Your objective: Through to the final line, write out the records below exactly, omitting any images they contain.
[[ Material shown open ]]
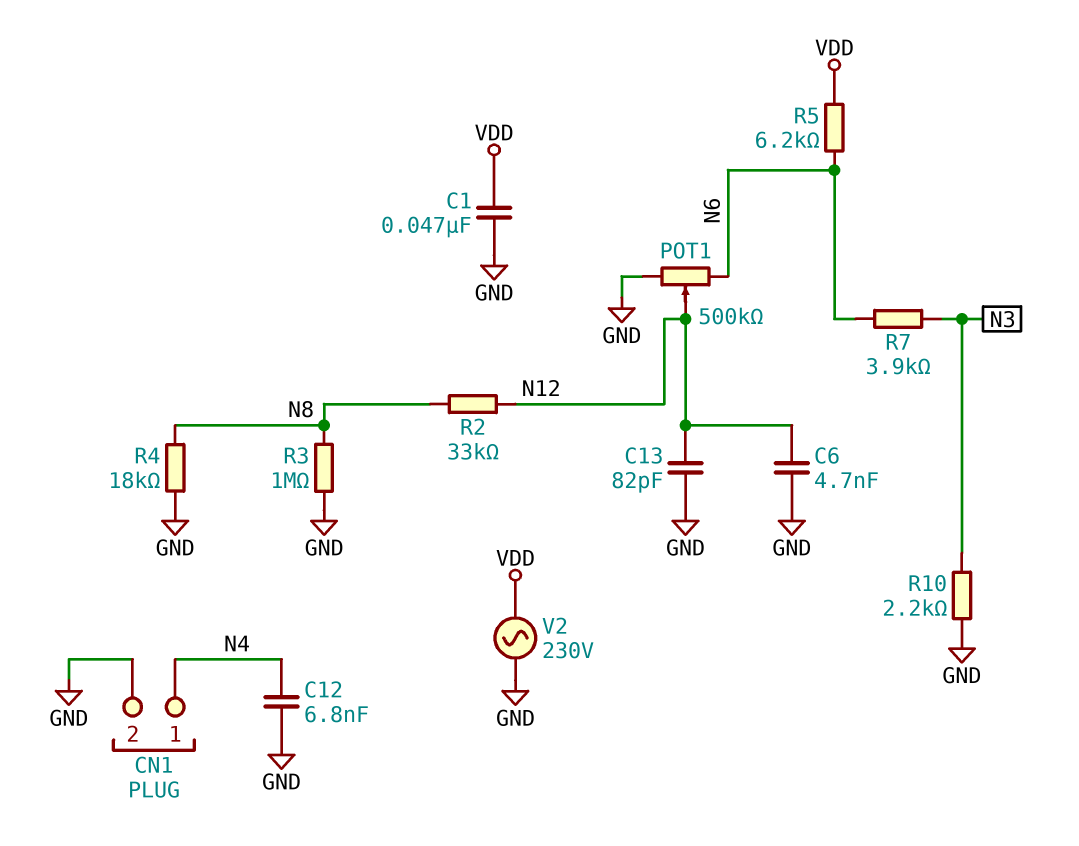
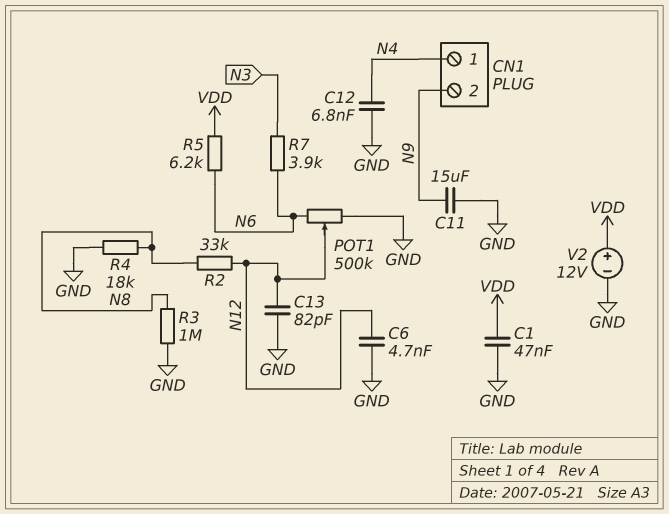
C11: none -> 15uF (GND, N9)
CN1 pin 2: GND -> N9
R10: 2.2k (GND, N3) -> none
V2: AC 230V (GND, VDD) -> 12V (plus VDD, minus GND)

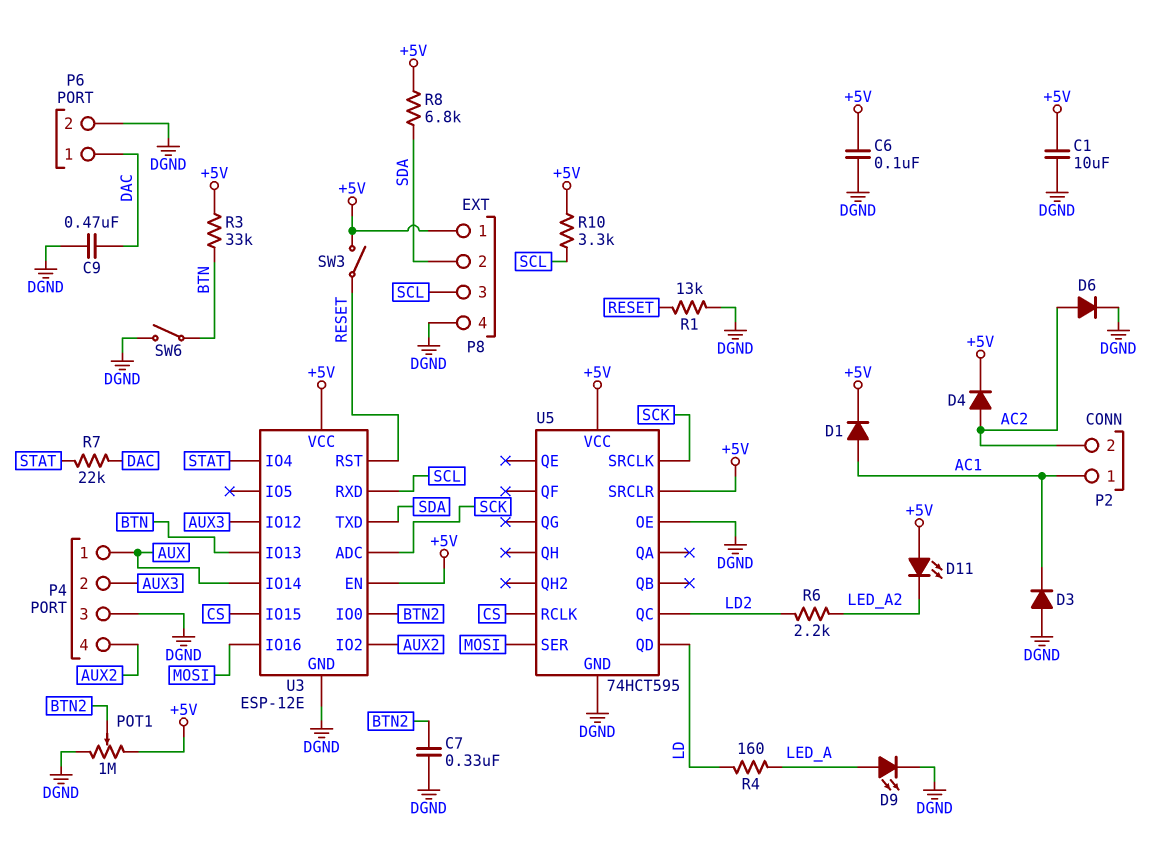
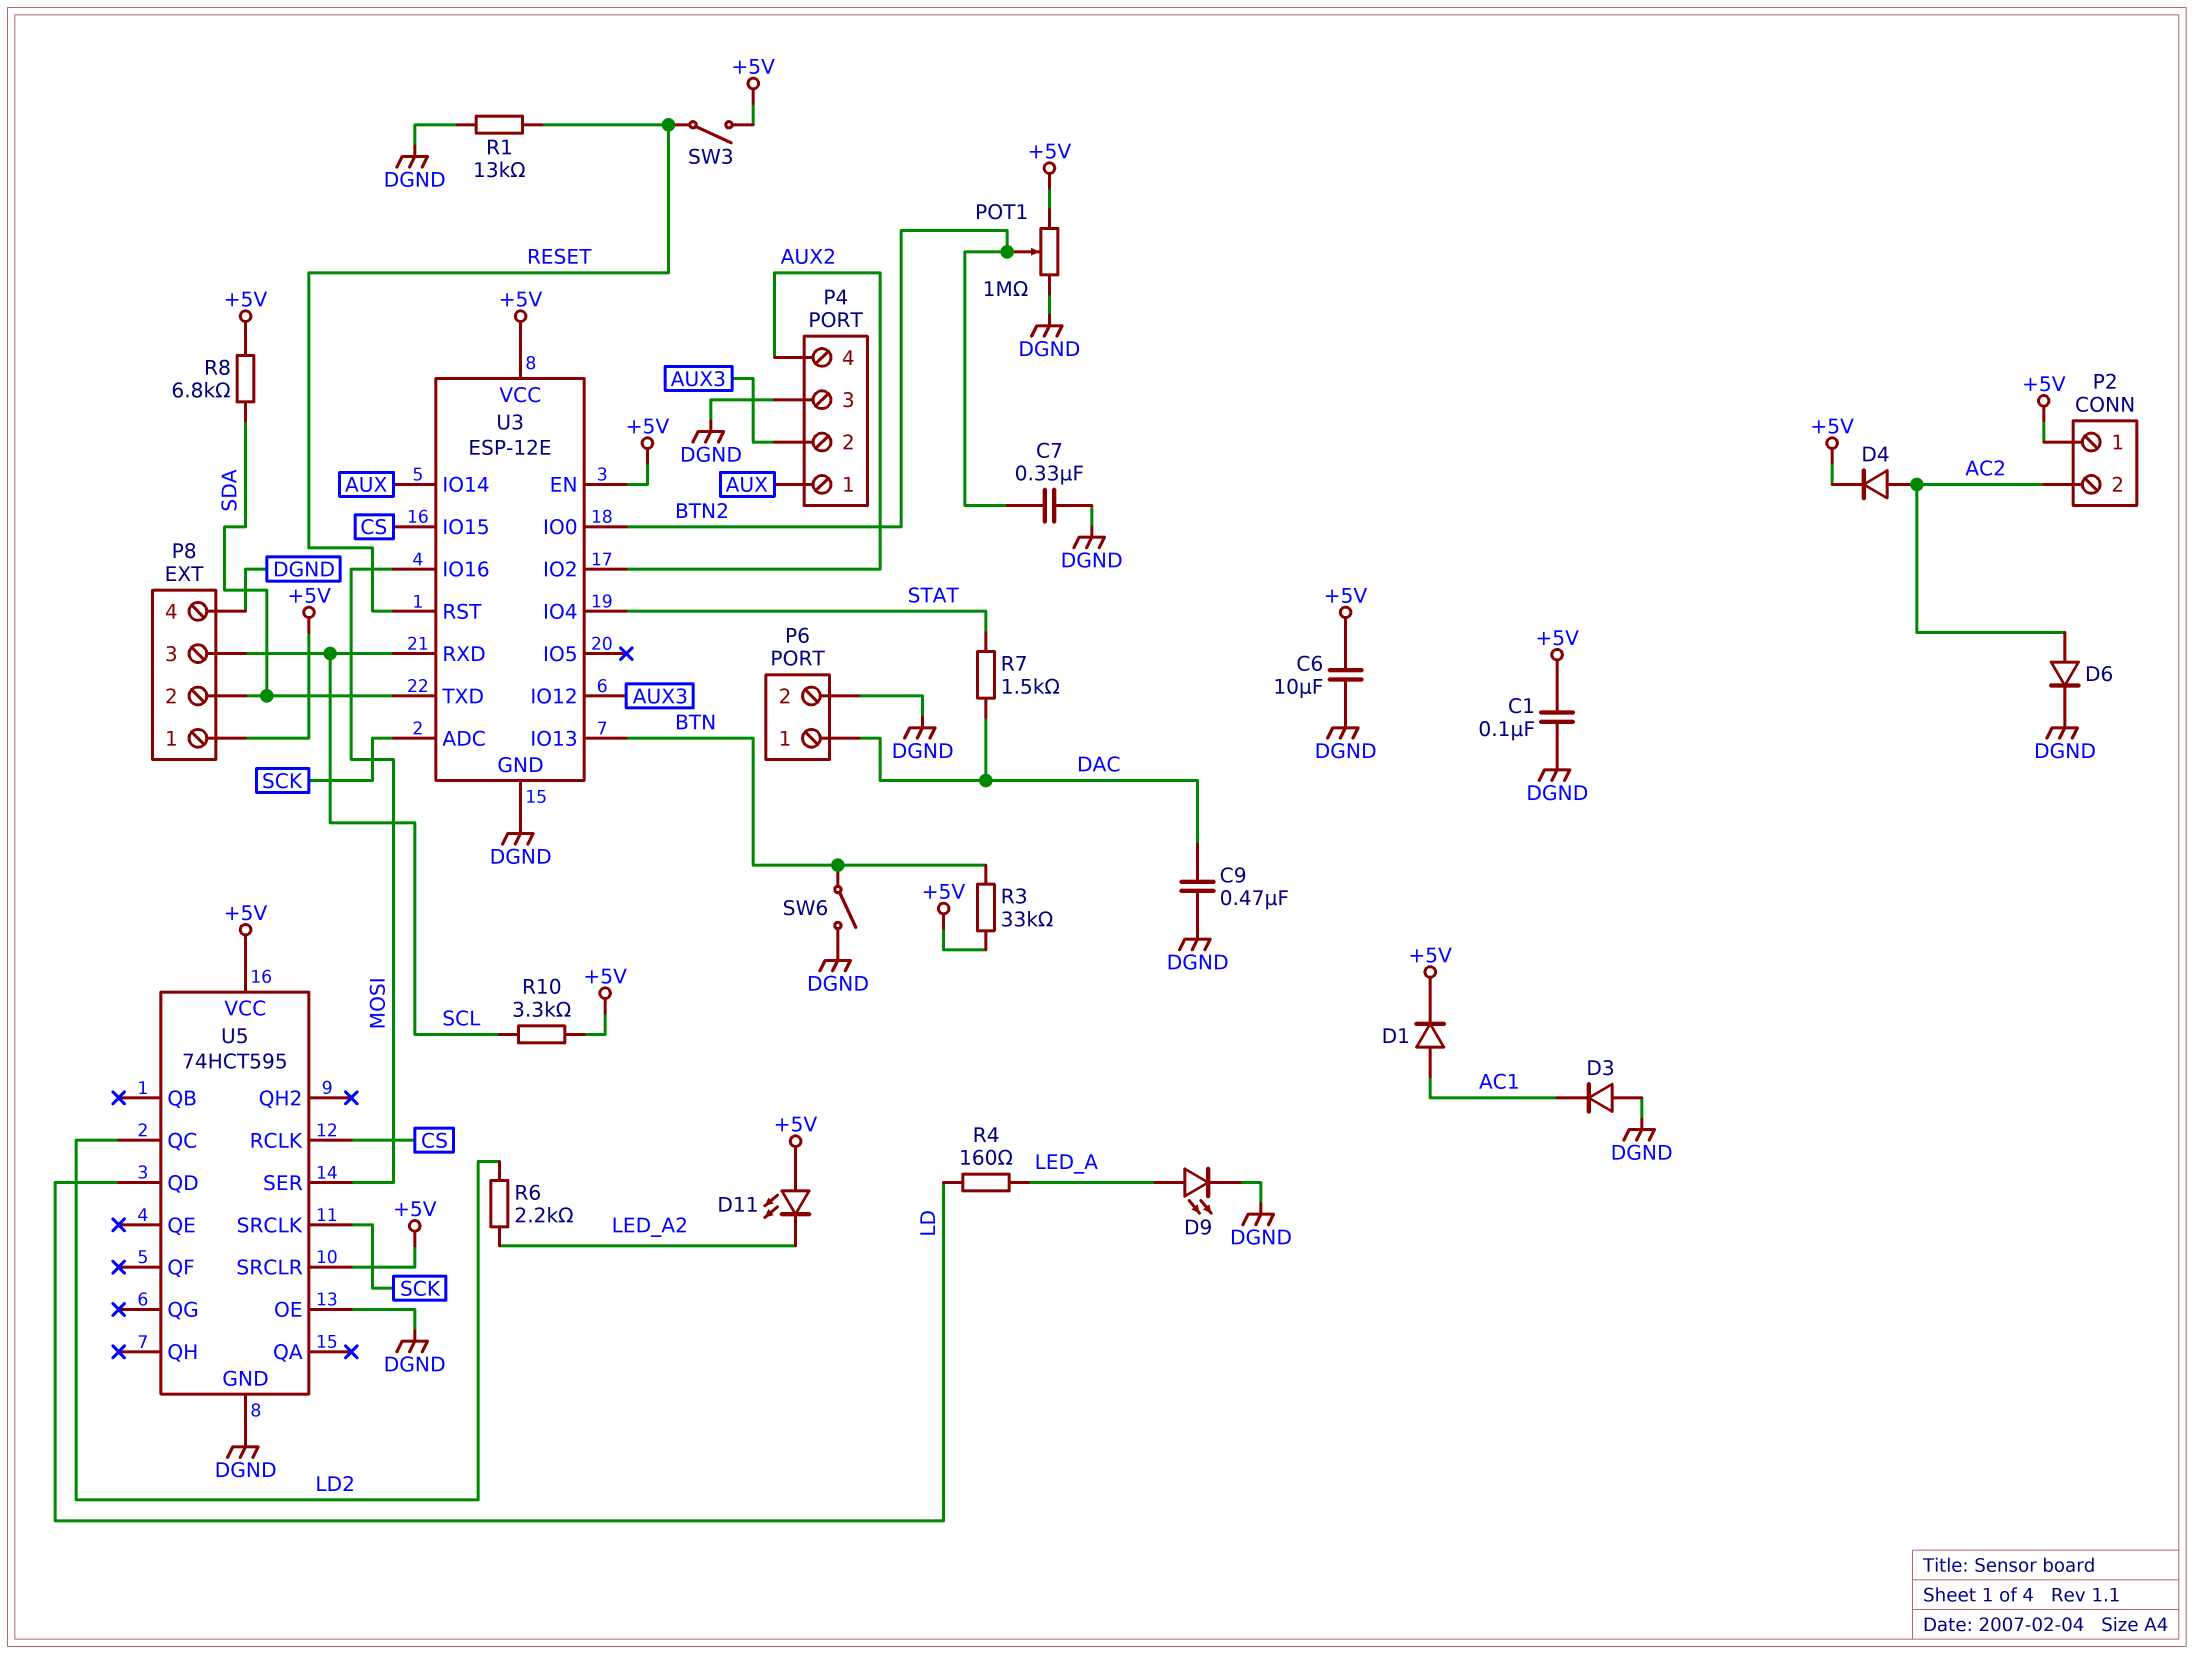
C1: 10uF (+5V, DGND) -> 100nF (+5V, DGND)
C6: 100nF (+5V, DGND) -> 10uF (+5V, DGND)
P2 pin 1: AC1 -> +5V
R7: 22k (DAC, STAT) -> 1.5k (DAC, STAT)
[[ Material shown closed ]]
Response to the exercise:
C11: none -> 15uF (GND, N9)
CN1 pin 2: GND -> N9
R10: 2.2k (GND, N3) -> none
V2: AC 230V (GND, VDD) -> 12V (plus VDD, minus GND)

C1: 10uF (+5V, DGND) -> 100nF (+5V, DGND)
C6: 100nF (+5V, DGND) -> 10uF (+5V, DGND)
P2 pin 1: AC1 -> +5V
R7: 22k (DAC, STAT) -> 1.5k (DAC, STAT)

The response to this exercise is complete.